*** Source data ***

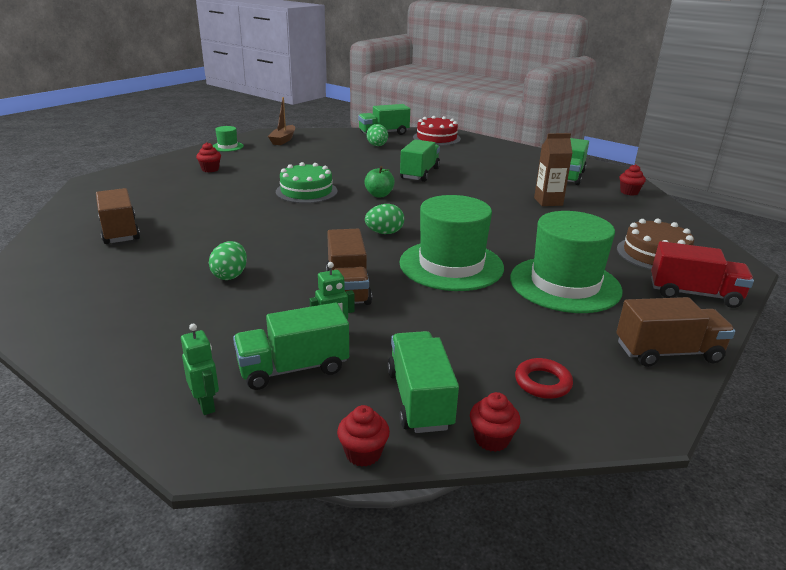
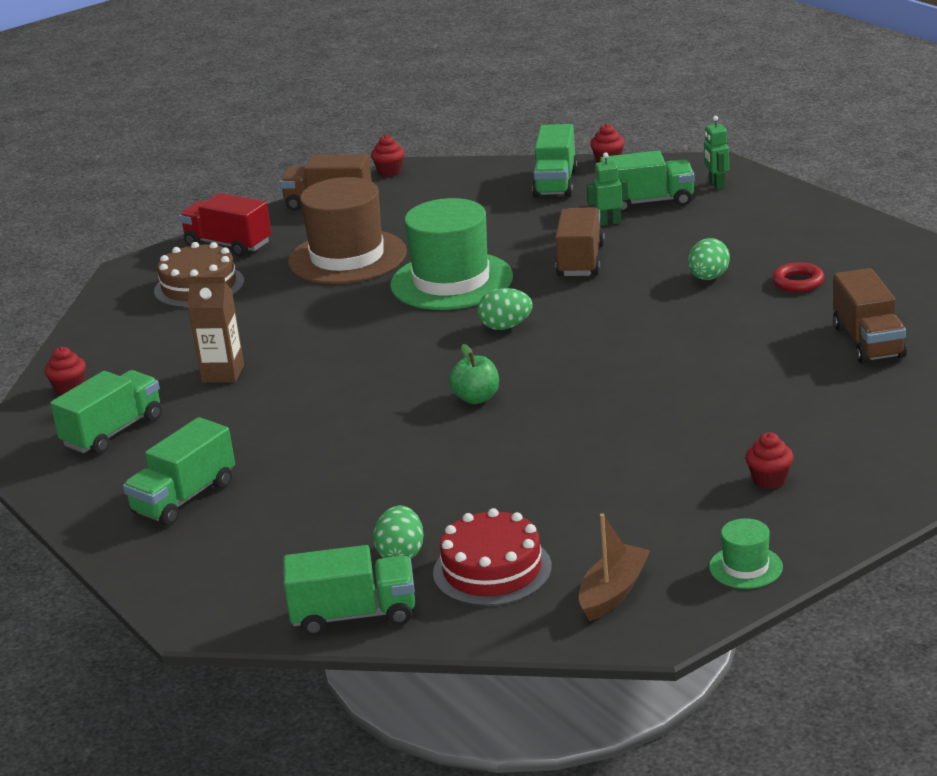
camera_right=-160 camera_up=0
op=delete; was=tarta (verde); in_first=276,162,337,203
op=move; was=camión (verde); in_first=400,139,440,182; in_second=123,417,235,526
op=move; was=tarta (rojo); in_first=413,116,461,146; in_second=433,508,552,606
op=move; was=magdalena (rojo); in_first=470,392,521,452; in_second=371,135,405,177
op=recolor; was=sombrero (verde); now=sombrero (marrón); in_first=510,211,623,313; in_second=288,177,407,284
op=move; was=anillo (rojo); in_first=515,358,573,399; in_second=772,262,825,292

***

▸ Exercise aim:
Say how many lines of the records include the word "move", and give nothing but the number.

▸ Output of the exercise:
4